◆ **Work request**:
With the pictures omitted, output word for word the lines from the one containing "SW2: button (3V3, RESET) -> button (3V3, GND)" through the end of the records.

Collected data

^^^^

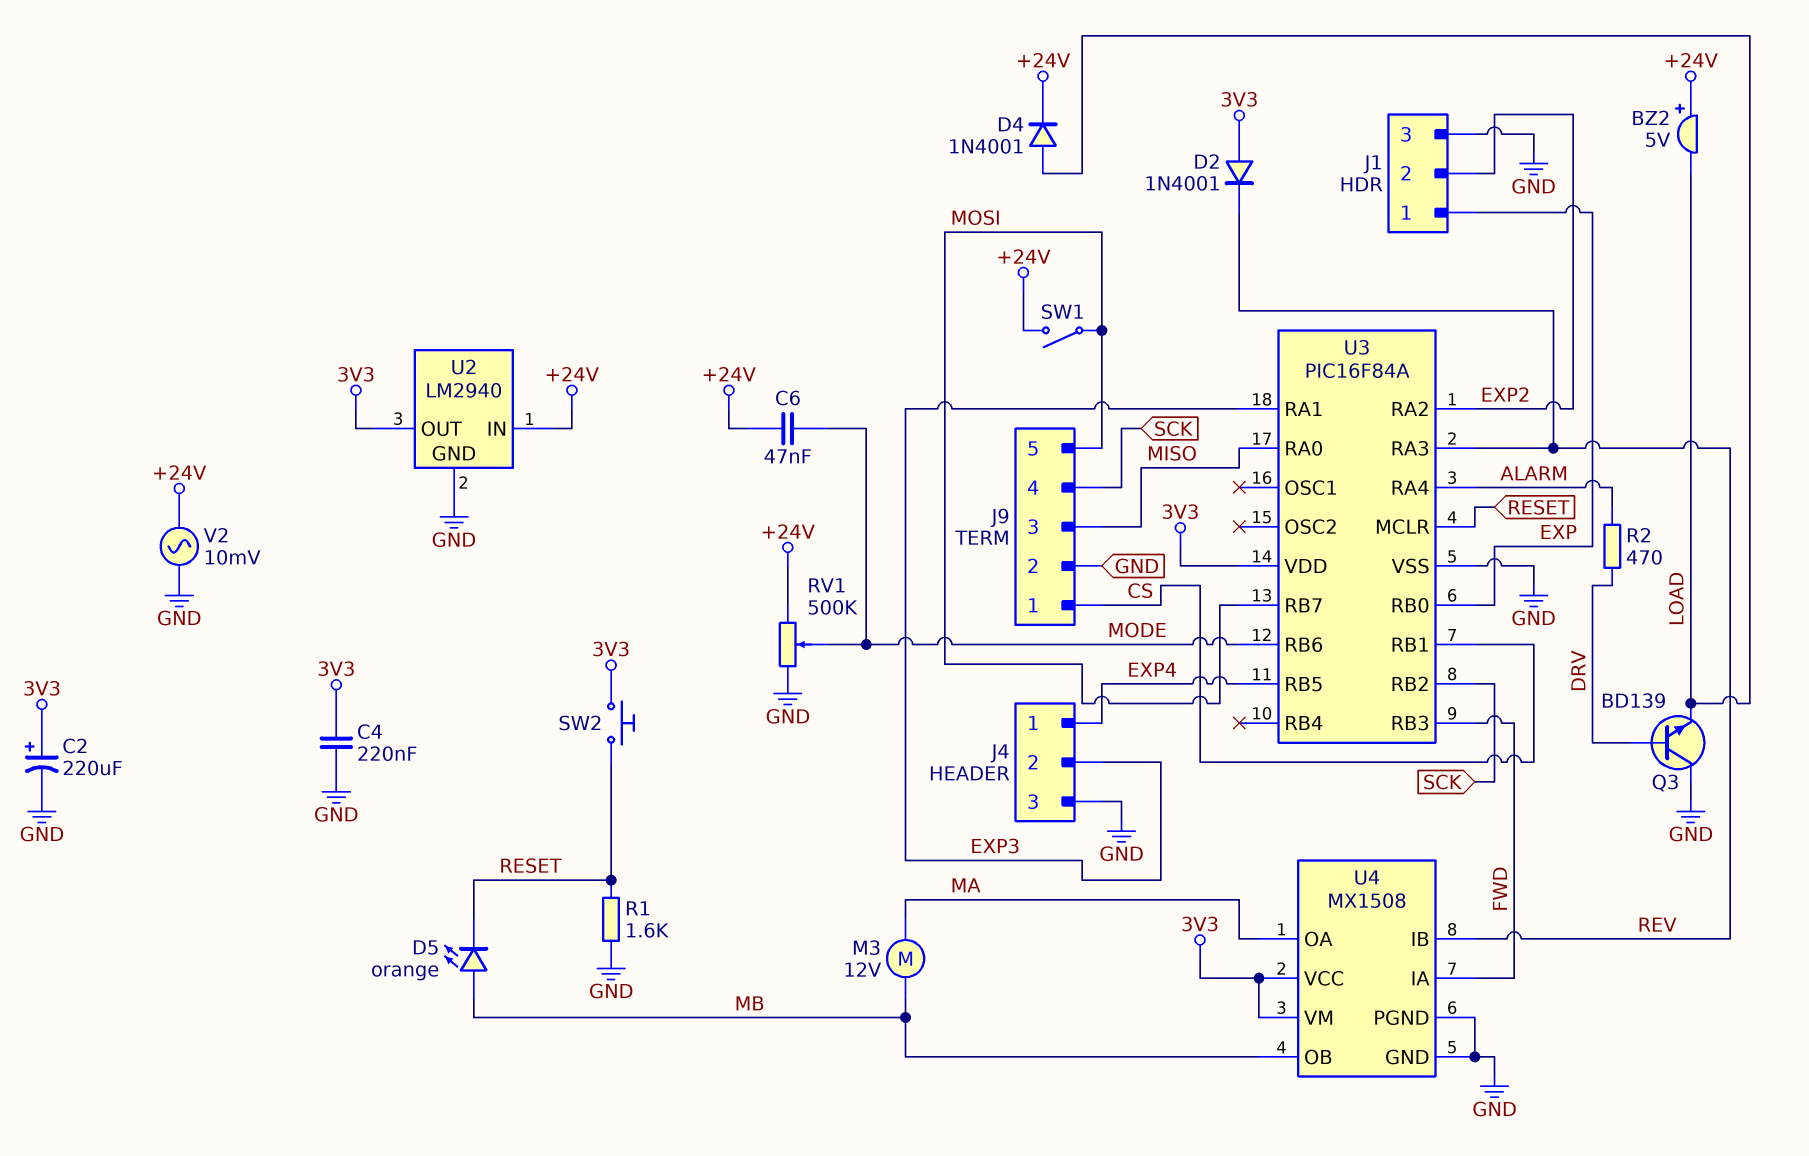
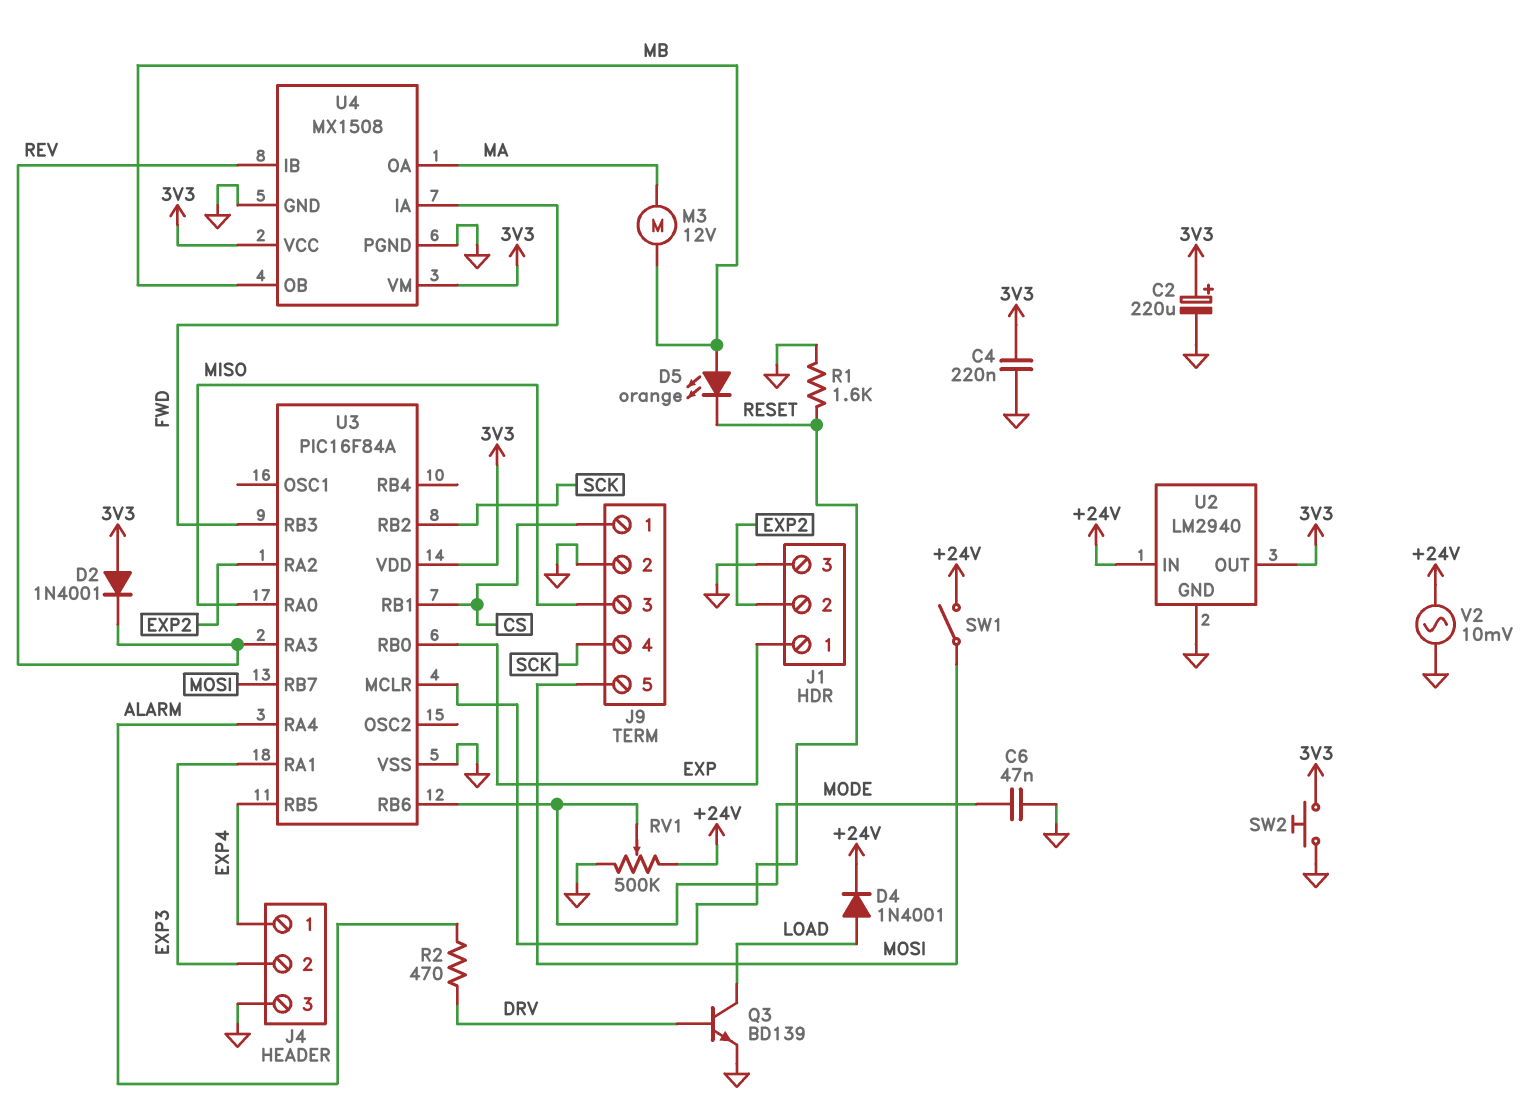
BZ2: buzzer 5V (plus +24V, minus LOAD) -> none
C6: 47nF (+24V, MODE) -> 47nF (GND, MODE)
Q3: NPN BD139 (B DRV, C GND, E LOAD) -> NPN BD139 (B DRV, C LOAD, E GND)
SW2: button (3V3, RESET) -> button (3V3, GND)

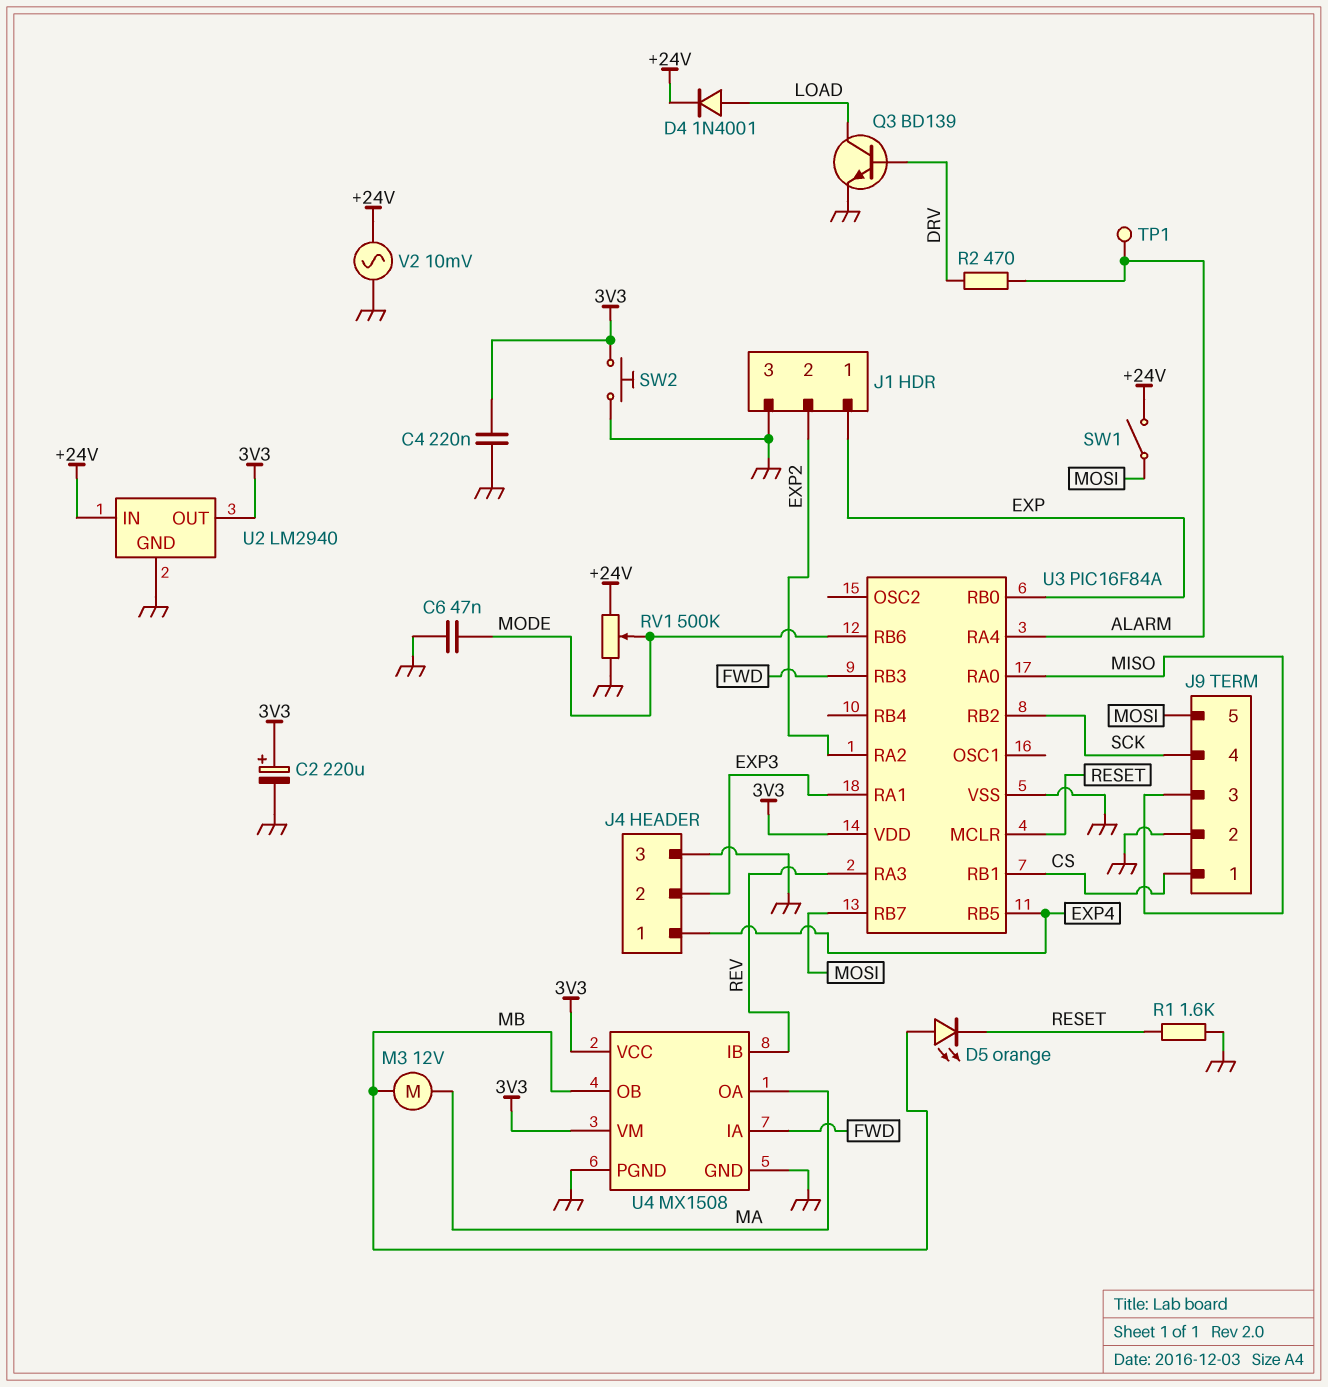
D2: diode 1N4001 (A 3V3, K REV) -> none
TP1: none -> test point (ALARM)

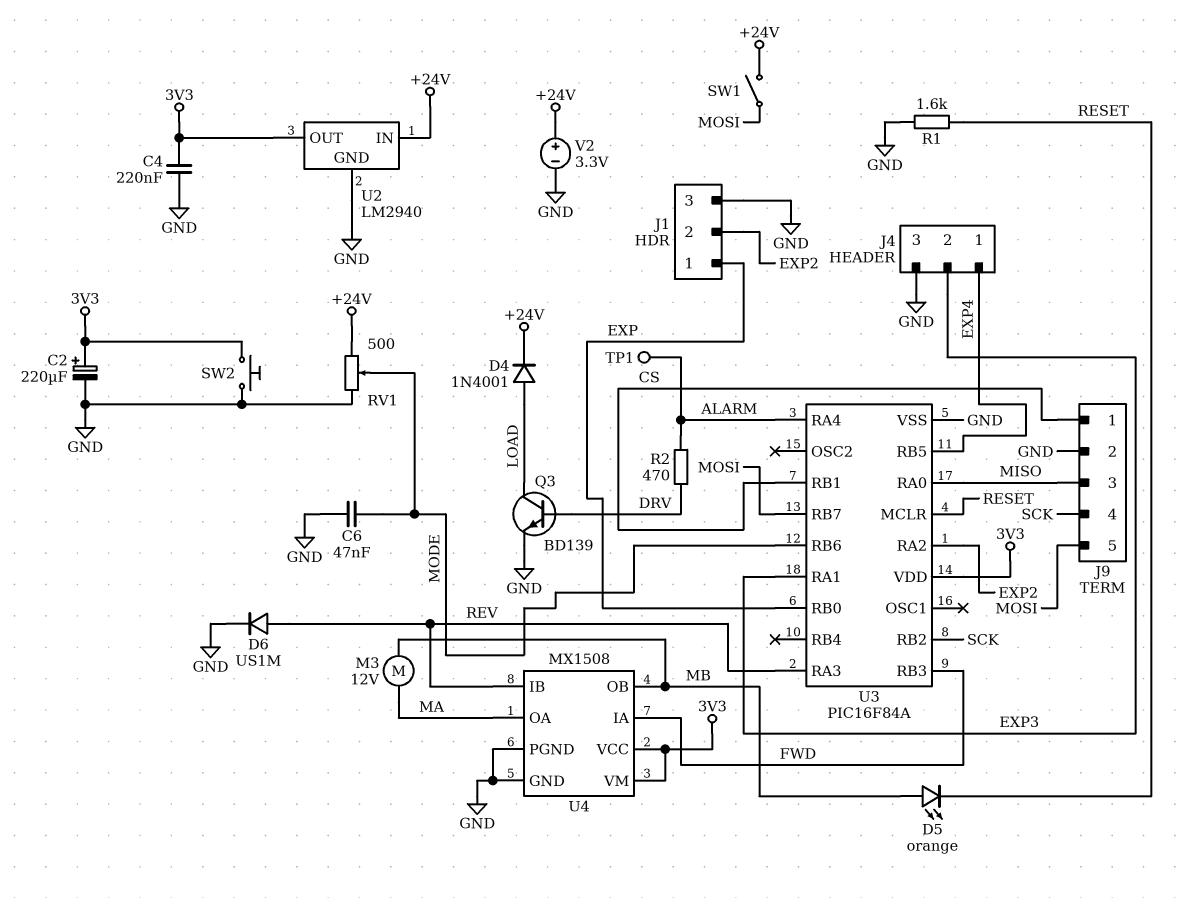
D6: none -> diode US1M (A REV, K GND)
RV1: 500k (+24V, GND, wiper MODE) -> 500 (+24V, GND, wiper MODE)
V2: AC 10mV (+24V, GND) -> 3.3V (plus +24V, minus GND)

^^^^

◆ **Response box**:
SW2: button (3V3, RESET) -> button (3V3, GND)

D2: diode 1N4001 (A 3V3, K REV) -> none
TP1: none -> test point (ALARM)

D6: none -> diode US1M (A REV, K GND)
RV1: 500k (+24V, GND, wiper MODE) -> 500 (+24V, GND, wiper MODE)
V2: AC 10mV (+24V, GND) -> 3.3V (plus +24V, minus GND)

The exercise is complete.